▶ BRIEF: Copy every record exactly, leaving the pictures out.

▶ Spatial reasoning data:
*** Block opens ***
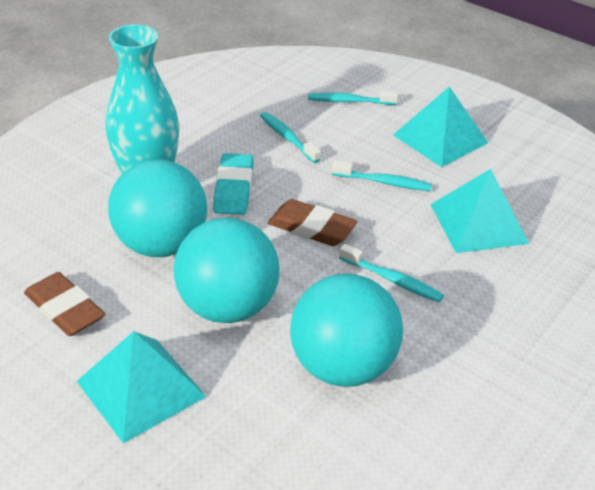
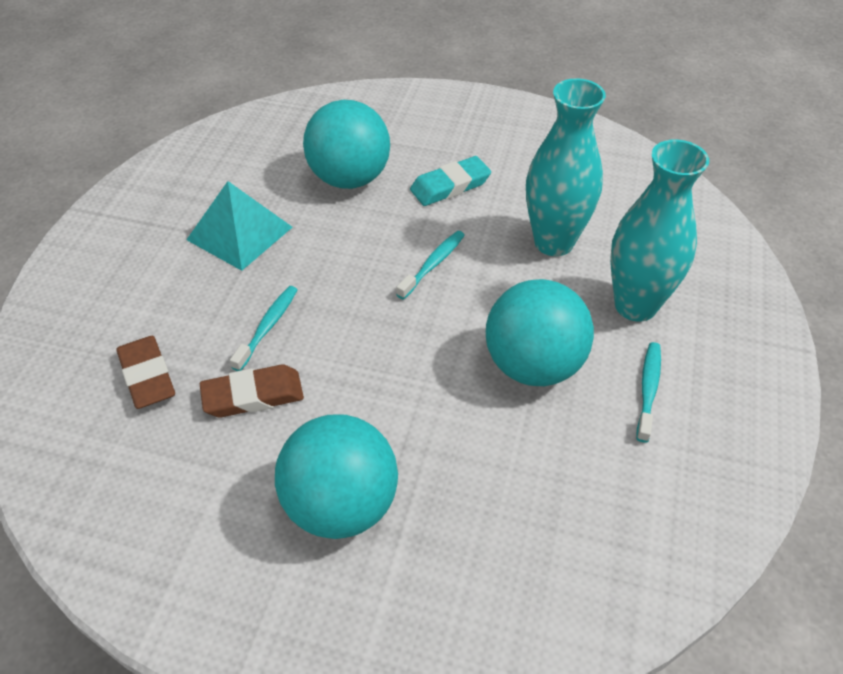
turquoise pyramid: 3 -> 1
turquoise toothbrush: 4 -> 3
turquoise vase: 1 -> 2

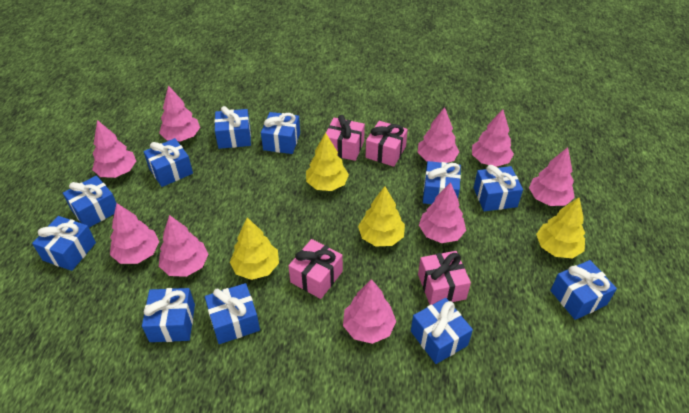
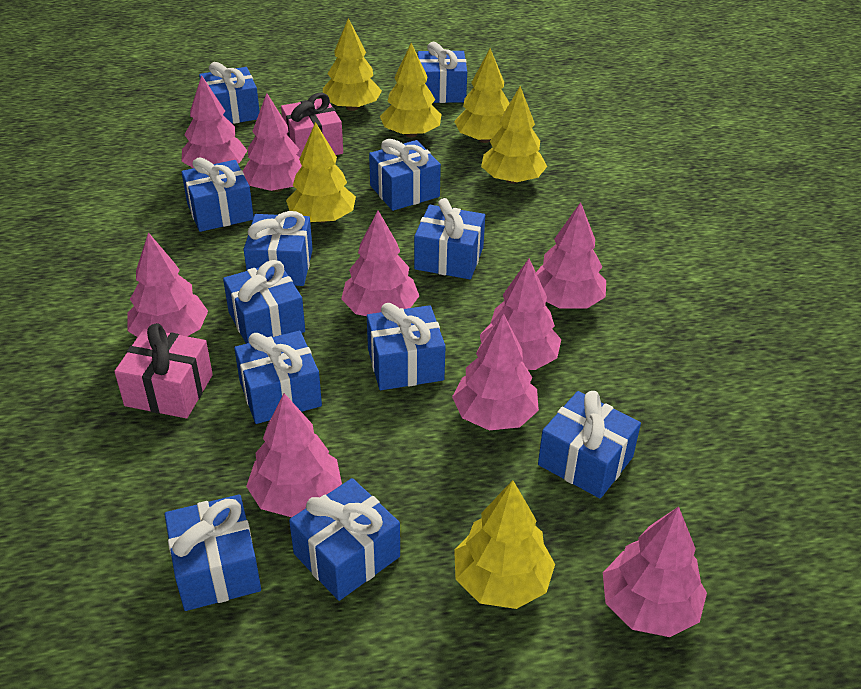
blue gift: 11 -> 12
pink gift: 4 -> 2
yellow tree: 4 -> 6

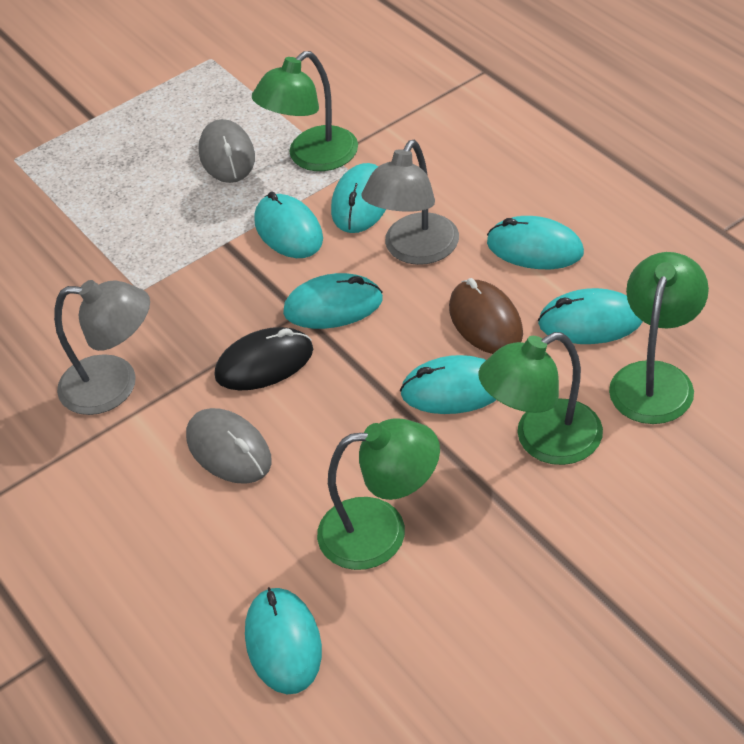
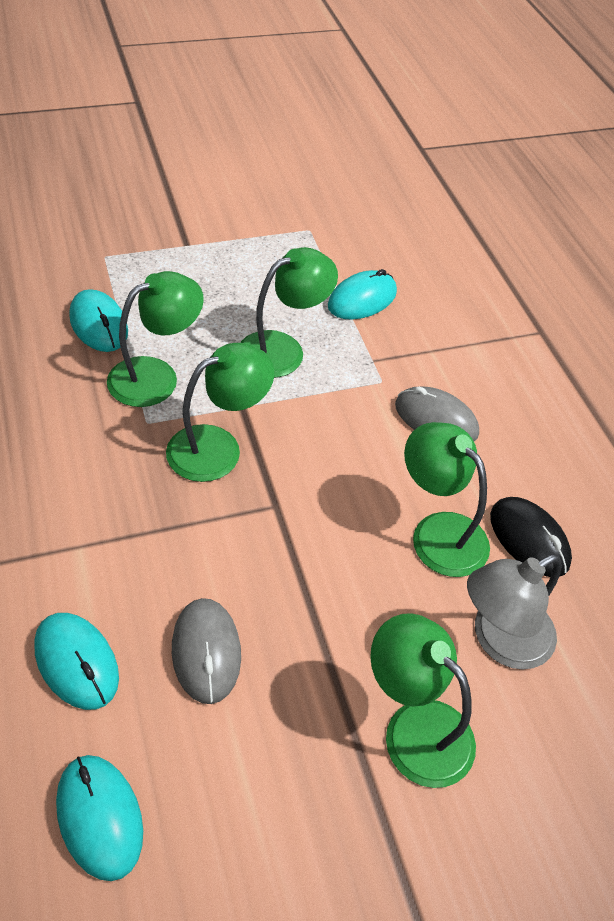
brown mouse: 1 -> 0
green lamp: 4 -> 5
grey lamp: 2 -> 1
turquoise mouse: 7 -> 4

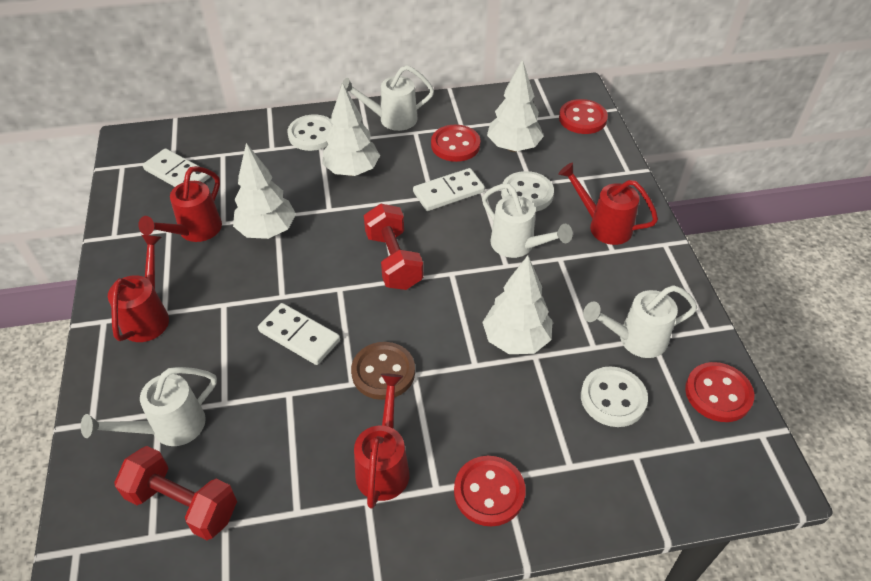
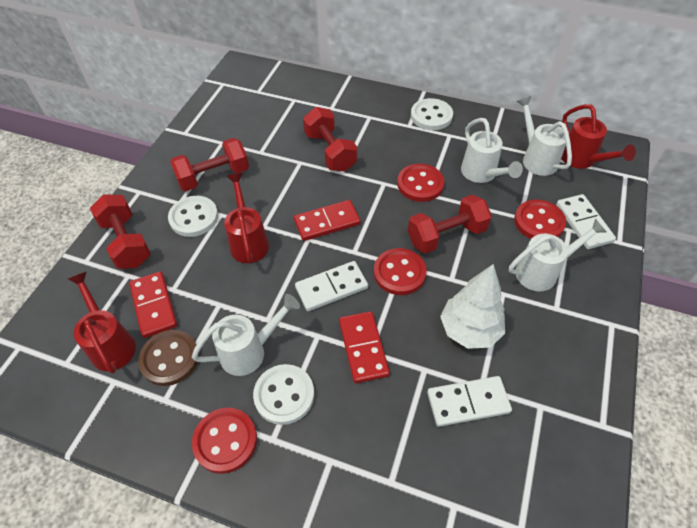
red domino: 0 -> 3
red dumbbell: 2 -> 4
red watering can: 4 -> 3
white tree: 4 -> 1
*** Block closes ***
▶ WRITTEN SOLUTION:
turquoise pyramid: 3 -> 1
turquoise toothbrush: 4 -> 3
turquoise vase: 1 -> 2

blue gift: 11 -> 12
pink gift: 4 -> 2
yellow tree: 4 -> 6

brown mouse: 1 -> 0
green lamp: 4 -> 5
grey lamp: 2 -> 1
turquoise mouse: 7 -> 4

red domino: 0 -> 3
red dumbbell: 2 -> 4
red watering can: 4 -> 3
white tree: 4 -> 1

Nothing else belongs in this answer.